■ GIVEN RECORDS ■
══════
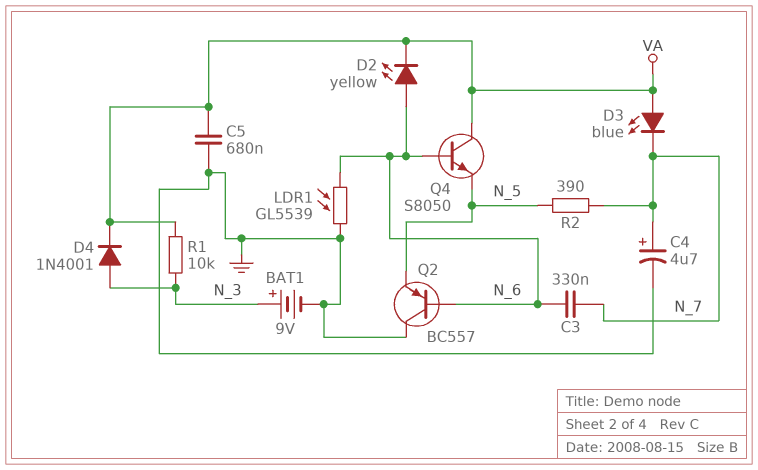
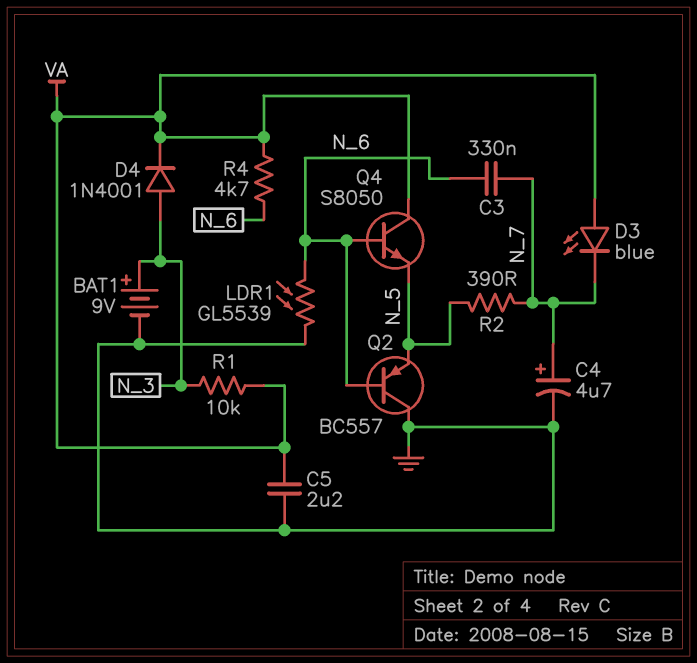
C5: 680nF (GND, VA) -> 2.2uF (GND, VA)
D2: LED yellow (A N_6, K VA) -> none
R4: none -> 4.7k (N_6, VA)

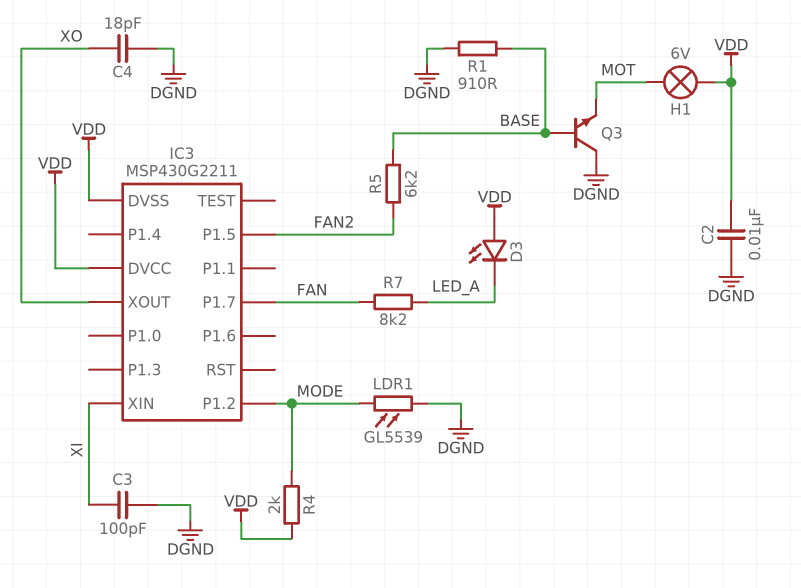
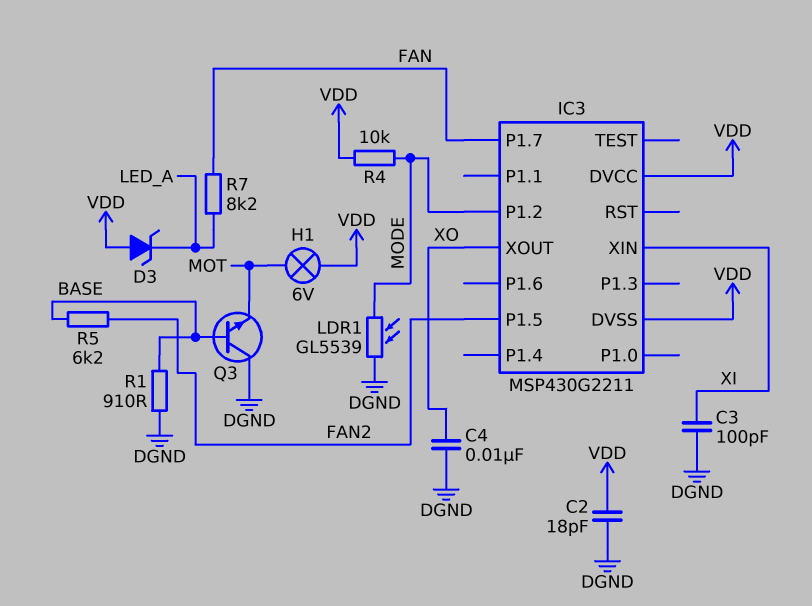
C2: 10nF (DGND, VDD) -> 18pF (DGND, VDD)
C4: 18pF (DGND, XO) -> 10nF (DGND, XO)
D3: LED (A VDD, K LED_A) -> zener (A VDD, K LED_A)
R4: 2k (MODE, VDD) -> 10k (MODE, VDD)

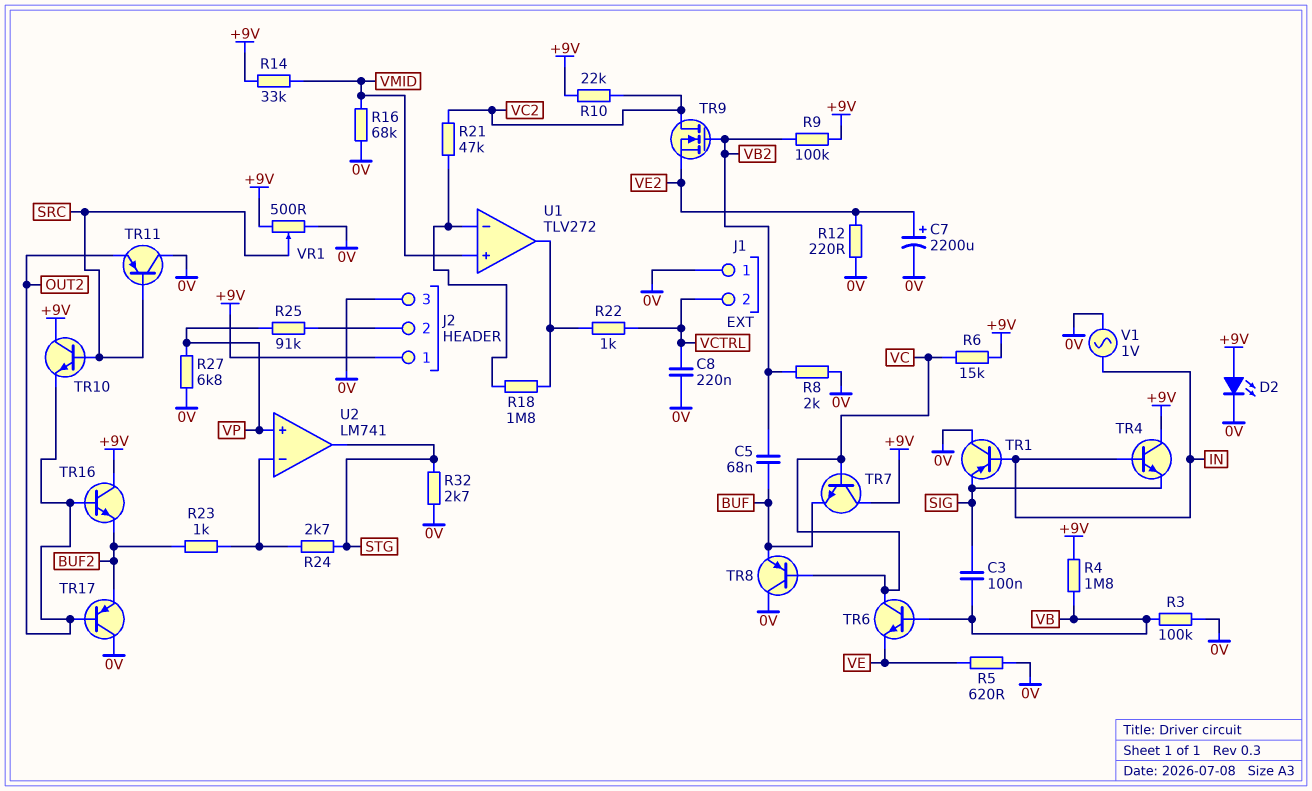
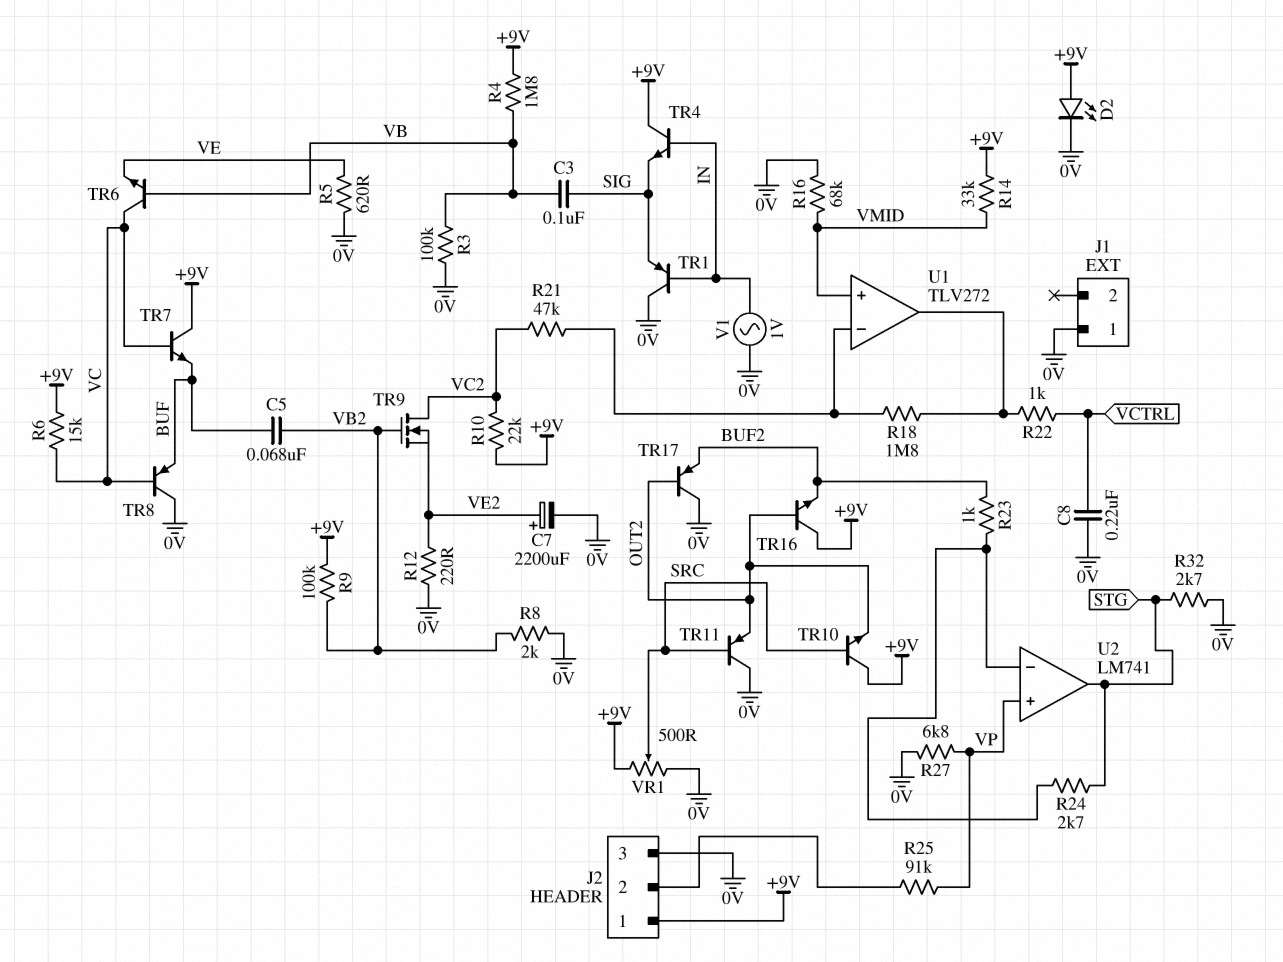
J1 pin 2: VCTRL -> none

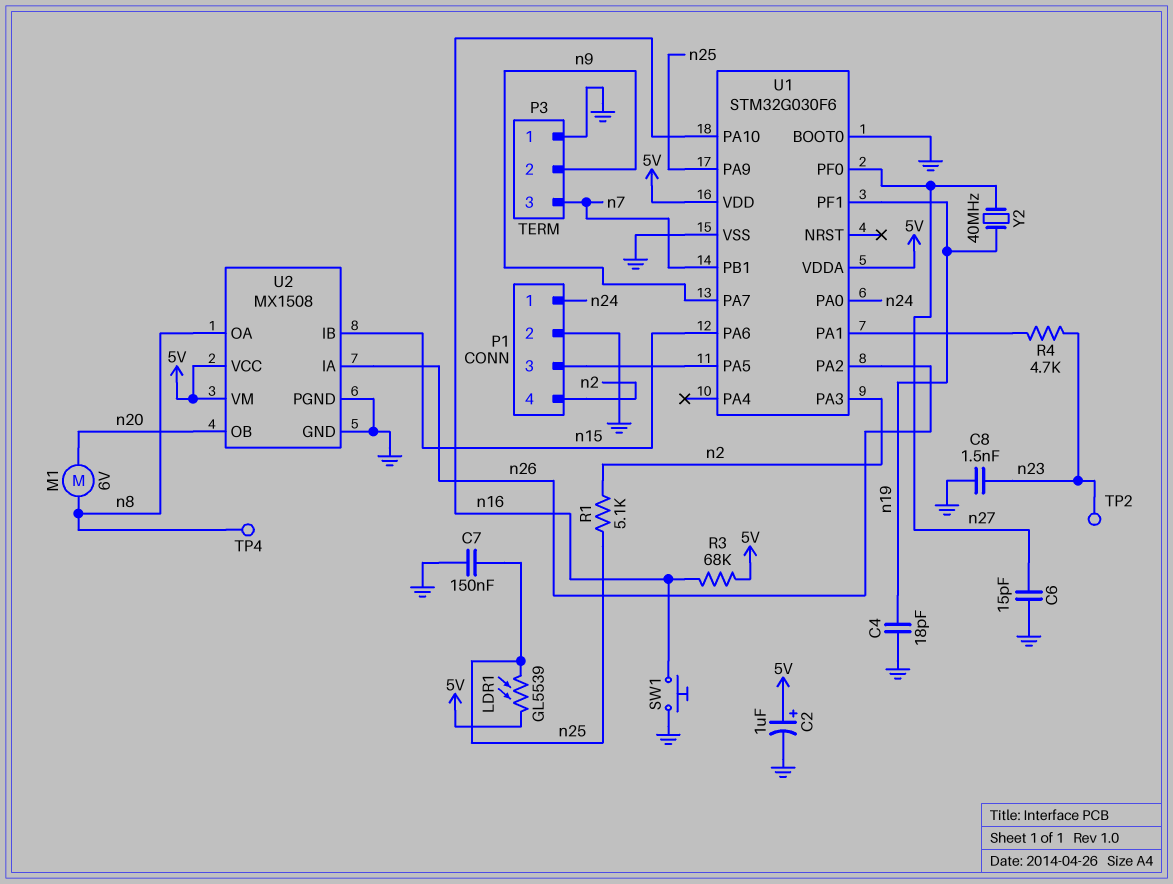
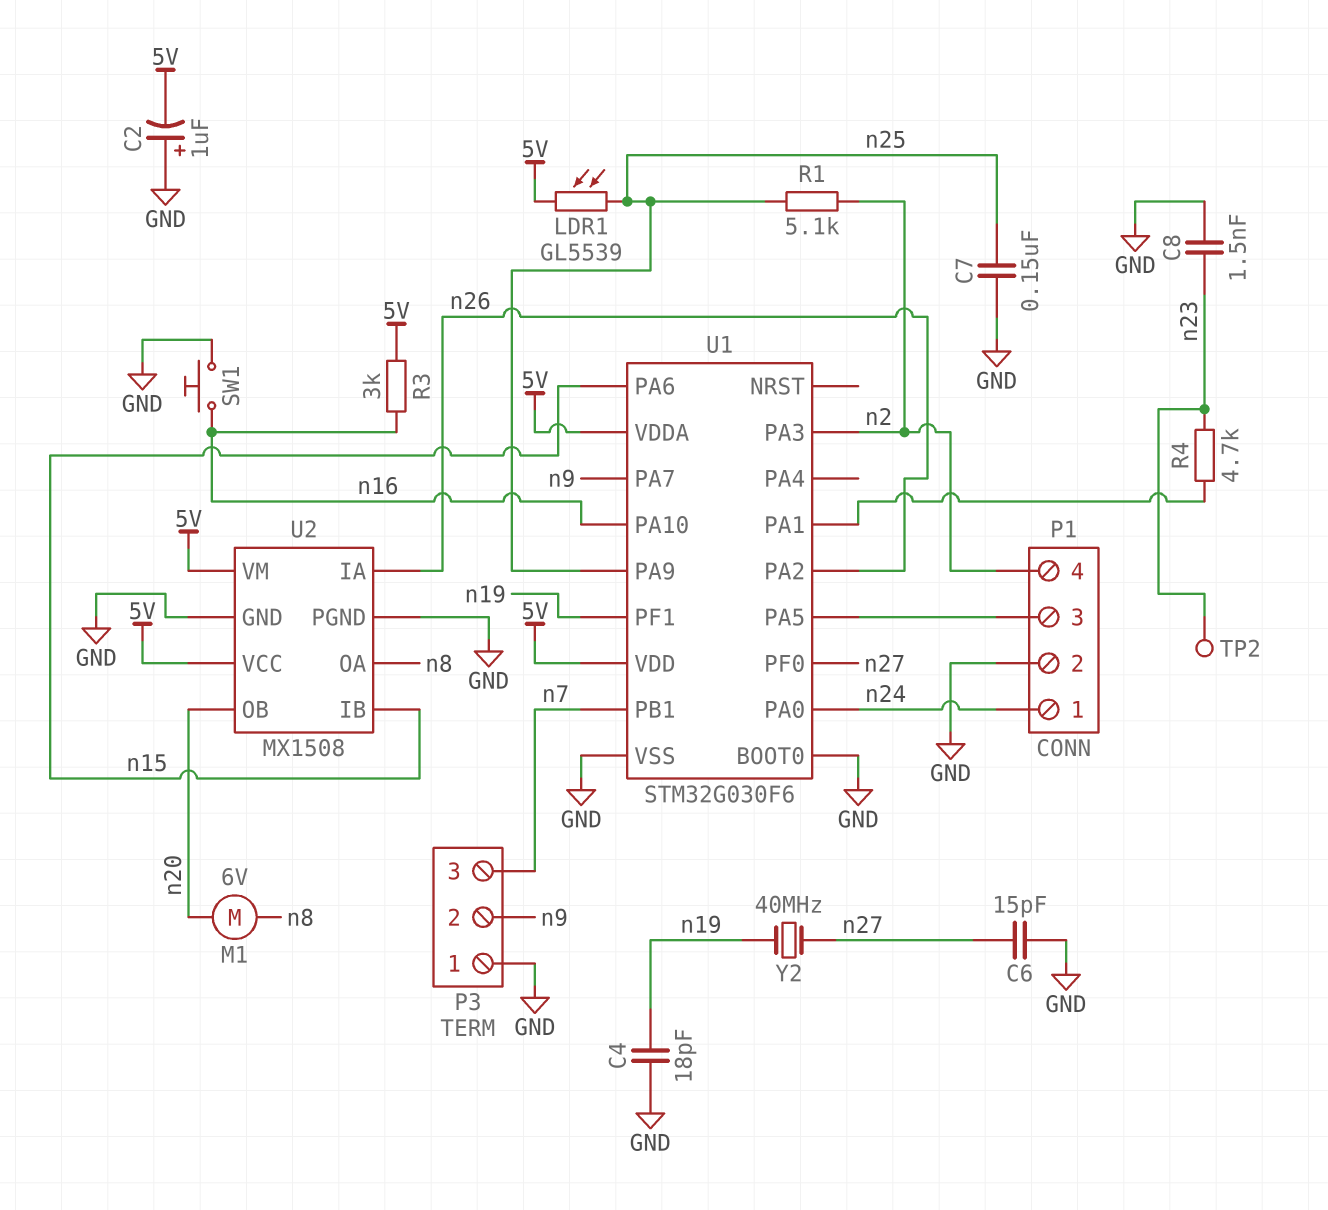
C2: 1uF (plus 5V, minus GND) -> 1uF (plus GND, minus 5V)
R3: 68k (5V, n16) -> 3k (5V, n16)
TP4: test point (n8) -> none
══════
Please transcribe the entries precisely and omit any images they hold.

■ RESPONSE AREA ■
C5: 680nF (GND, VA) -> 2.2uF (GND, VA)
D2: LED yellow (A N_6, K VA) -> none
R4: none -> 4.7k (N_6, VA)

C2: 10nF (DGND, VDD) -> 18pF (DGND, VDD)
C4: 18pF (DGND, XO) -> 10nF (DGND, XO)
D3: LED (A VDD, K LED_A) -> zener (A VDD, K LED_A)
R4: 2k (MODE, VDD) -> 10k (MODE, VDD)

J1 pin 2: VCTRL -> none

C2: 1uF (plus 5V, minus GND) -> 1uF (plus GND, minus 5V)
R3: 68k (5V, n16) -> 3k (5V, n16)
TP4: test point (n8) -> none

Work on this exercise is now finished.